Activity: Every record must appear in your copy exactly as written, with no pictures.

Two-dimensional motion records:
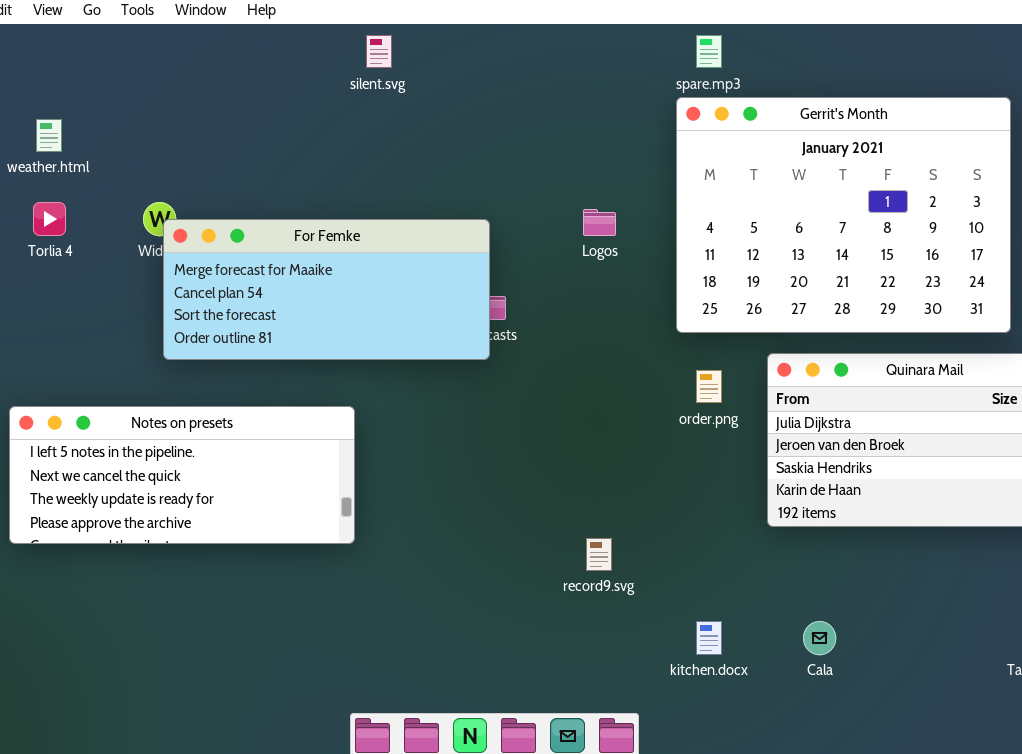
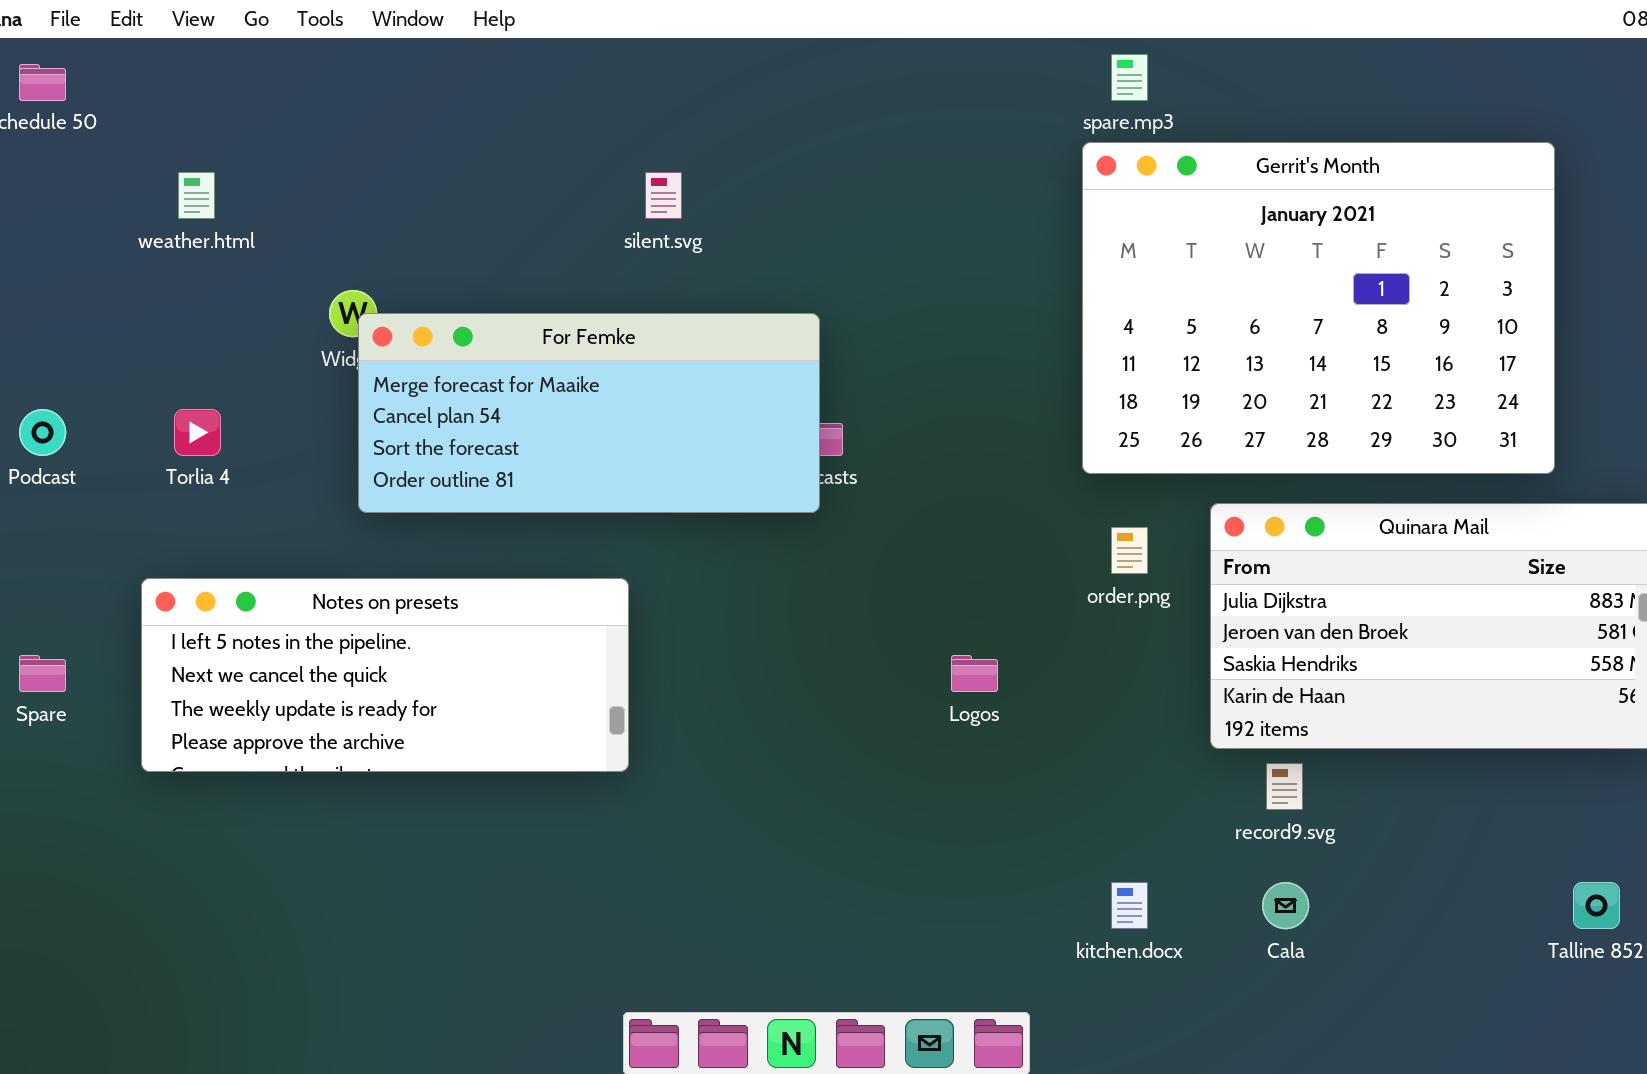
silent.svg: [366,35,392,68] -> [645,172,682,219], moved
Torlia 4: [33,202,66,236] -> [174,409,221,456], moved
Logos: [583,209,616,236] -> [951,655,998,692], moved
record9.svg: [586,538,612,571] -> [1266,763,1303,810], moved

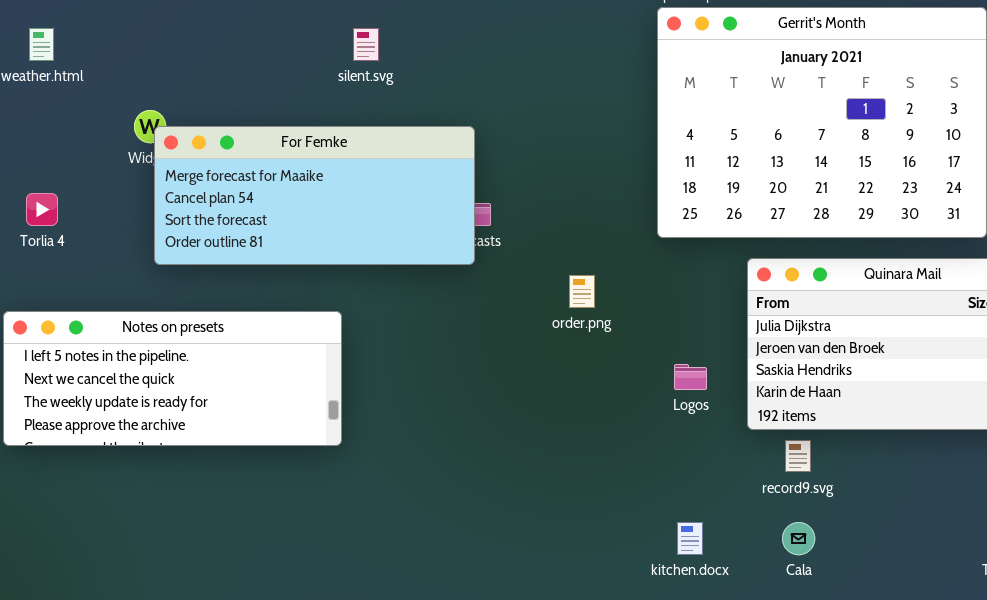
order.png: [1111,527,1148,574] -> [569,275,595,308], moved
Logos: [951,655,998,692] -> [674,364,707,390], moved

Finished exercise:
silent.svg: [366,35,392,68] -> [645,172,682,219], moved
Torlia 4: [33,202,66,236] -> [174,409,221,456], moved
Logos: [583,209,616,236] -> [951,655,998,692], moved
record9.svg: [586,538,612,571] -> [1266,763,1303,810], moved

order.png: [1111,527,1148,574] -> [569,275,595,308], moved
Logos: [951,655,998,692] -> [674,364,707,390], moved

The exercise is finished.